◆ **Exercise goal**: Could you repeat the records below exactly, leaving out any pictures?

Spatial reasoning data
—————

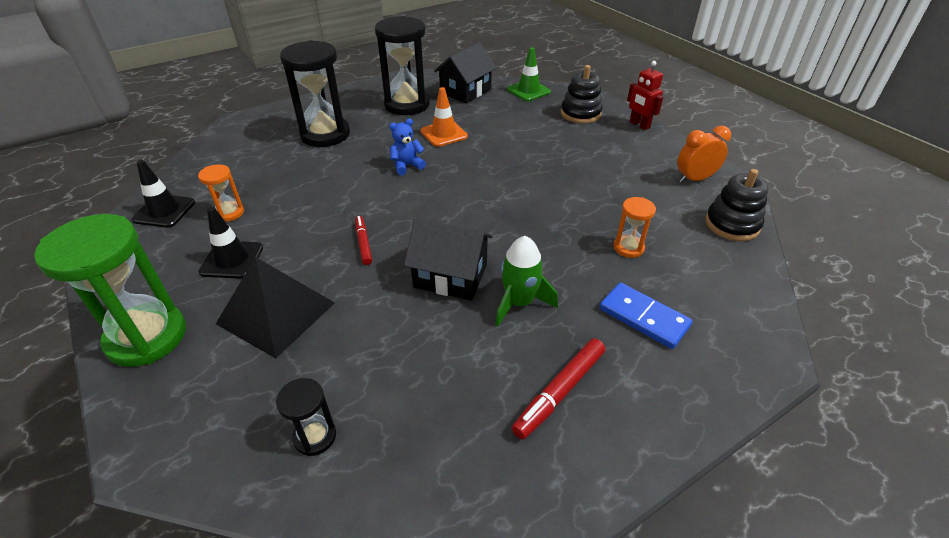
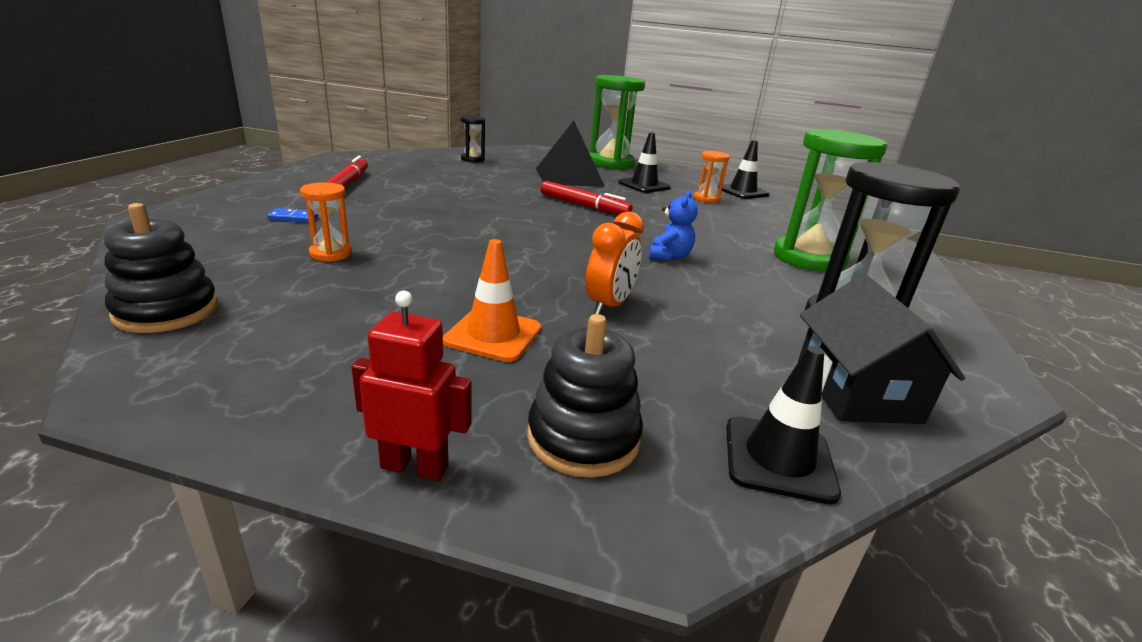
camera: 135 degrees right, 15 degrees down
(325, 134) = (809, 258): black hourglass -> green hourglass
(363, 243) = (584, 206): red marker -> red marker, size x1.55
(444, 134) = (712, 301): orange traffic cone -> orange traffic cone (493, 335)
(450, 276) = (488, 206): black house -> none
(519, 303) = (415, 205): green rocket -> none
(528, 91) = (778, 459): green traffic cone -> black traffic cone
(643, 318) = (294, 217): blue domino -> blue domino, size x0.53
(694, 179) = (235, 365): orange clock -> orange clock (609, 305)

—————

◆ **Output below**:
camera: 135 degrees right, 15 degrees down
(325, 134) = (809, 258): black hourglass -> green hourglass
(363, 243) = (584, 206): red marker -> red marker, size x1.55
(444, 134) = (712, 301): orange traffic cone -> orange traffic cone (493, 335)
(450, 276) = (488, 206): black house -> none
(519, 303) = (415, 205): green rocket -> none
(528, 91) = (778, 459): green traffic cone -> black traffic cone
(643, 318) = (294, 217): blue domino -> blue domino, size x0.53
(694, 179) = (235, 365): orange clock -> orange clock (609, 305)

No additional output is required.